Task statement:
From the entries below, list each line with "Broken".

Raw data:
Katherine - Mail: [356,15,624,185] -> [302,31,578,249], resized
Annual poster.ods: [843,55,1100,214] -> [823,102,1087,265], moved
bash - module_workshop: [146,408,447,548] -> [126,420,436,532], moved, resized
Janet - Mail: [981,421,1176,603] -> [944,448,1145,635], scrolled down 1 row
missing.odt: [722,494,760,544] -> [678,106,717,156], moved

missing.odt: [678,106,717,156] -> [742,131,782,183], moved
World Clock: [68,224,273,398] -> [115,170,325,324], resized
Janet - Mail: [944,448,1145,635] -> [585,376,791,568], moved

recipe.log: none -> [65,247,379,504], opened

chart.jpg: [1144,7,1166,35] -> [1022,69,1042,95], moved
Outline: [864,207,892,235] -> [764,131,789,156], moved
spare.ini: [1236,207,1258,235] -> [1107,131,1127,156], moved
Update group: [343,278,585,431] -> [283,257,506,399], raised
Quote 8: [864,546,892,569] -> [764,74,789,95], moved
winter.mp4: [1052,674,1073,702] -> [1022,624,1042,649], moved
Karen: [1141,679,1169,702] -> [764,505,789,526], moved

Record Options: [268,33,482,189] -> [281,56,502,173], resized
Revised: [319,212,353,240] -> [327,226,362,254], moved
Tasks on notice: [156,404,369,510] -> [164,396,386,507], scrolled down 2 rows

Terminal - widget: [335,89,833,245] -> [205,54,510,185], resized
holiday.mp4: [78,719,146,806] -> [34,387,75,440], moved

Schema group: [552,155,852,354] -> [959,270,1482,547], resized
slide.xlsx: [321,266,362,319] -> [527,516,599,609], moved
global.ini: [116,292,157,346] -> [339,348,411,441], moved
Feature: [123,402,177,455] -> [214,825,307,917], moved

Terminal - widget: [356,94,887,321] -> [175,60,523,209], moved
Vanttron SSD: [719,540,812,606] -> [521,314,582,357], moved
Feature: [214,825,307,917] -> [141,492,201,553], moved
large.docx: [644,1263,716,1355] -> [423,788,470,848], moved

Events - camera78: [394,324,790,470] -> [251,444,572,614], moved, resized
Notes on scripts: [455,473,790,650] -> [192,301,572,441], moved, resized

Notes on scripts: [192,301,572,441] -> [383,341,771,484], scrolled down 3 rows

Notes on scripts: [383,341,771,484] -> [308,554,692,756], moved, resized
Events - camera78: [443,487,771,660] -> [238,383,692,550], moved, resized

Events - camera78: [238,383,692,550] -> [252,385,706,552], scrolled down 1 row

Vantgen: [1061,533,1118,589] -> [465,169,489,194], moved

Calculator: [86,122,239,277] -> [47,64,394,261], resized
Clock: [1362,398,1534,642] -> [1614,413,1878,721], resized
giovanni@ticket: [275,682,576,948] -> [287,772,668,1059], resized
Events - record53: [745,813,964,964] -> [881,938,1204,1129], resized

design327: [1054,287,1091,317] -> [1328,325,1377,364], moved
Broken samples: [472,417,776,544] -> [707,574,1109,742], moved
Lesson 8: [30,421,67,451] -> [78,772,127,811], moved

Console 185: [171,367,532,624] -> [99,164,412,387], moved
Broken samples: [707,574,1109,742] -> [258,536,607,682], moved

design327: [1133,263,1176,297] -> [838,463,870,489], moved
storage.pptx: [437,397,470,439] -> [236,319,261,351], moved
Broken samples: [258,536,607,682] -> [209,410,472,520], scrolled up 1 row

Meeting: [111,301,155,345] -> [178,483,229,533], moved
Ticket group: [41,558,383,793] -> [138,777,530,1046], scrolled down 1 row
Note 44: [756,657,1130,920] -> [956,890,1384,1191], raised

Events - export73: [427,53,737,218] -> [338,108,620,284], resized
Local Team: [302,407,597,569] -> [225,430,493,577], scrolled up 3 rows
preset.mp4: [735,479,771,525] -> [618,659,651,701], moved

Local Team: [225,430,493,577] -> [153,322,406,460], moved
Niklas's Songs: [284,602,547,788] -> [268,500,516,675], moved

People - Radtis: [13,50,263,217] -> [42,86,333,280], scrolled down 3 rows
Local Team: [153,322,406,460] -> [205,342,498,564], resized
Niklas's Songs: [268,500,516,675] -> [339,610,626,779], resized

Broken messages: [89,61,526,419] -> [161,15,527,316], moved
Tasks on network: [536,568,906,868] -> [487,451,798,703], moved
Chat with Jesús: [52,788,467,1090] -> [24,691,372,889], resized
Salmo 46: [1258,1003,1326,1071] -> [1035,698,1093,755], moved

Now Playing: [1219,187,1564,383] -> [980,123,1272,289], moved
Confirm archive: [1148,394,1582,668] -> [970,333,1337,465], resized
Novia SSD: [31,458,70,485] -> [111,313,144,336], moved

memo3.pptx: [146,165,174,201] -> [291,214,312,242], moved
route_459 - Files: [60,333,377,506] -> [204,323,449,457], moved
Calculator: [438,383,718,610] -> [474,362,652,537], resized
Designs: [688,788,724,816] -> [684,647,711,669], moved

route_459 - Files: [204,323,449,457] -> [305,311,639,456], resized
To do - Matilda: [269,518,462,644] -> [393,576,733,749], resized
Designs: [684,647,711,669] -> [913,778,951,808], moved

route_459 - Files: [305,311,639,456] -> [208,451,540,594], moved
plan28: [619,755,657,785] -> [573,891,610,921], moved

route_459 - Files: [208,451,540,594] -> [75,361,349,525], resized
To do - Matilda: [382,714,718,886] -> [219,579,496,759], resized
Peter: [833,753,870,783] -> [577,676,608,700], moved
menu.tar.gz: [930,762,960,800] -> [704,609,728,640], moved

Solved problem:
Broken samples: [472,417,776,544] -> [707,574,1109,742], moved
Broken samples: [707,574,1109,742] -> [258,536,607,682], moved
Broken samples: [258,536,607,682] -> [209,410,472,520], scrolled up 1 row
Broken messages: [89,61,526,419] -> [161,15,527,316], moved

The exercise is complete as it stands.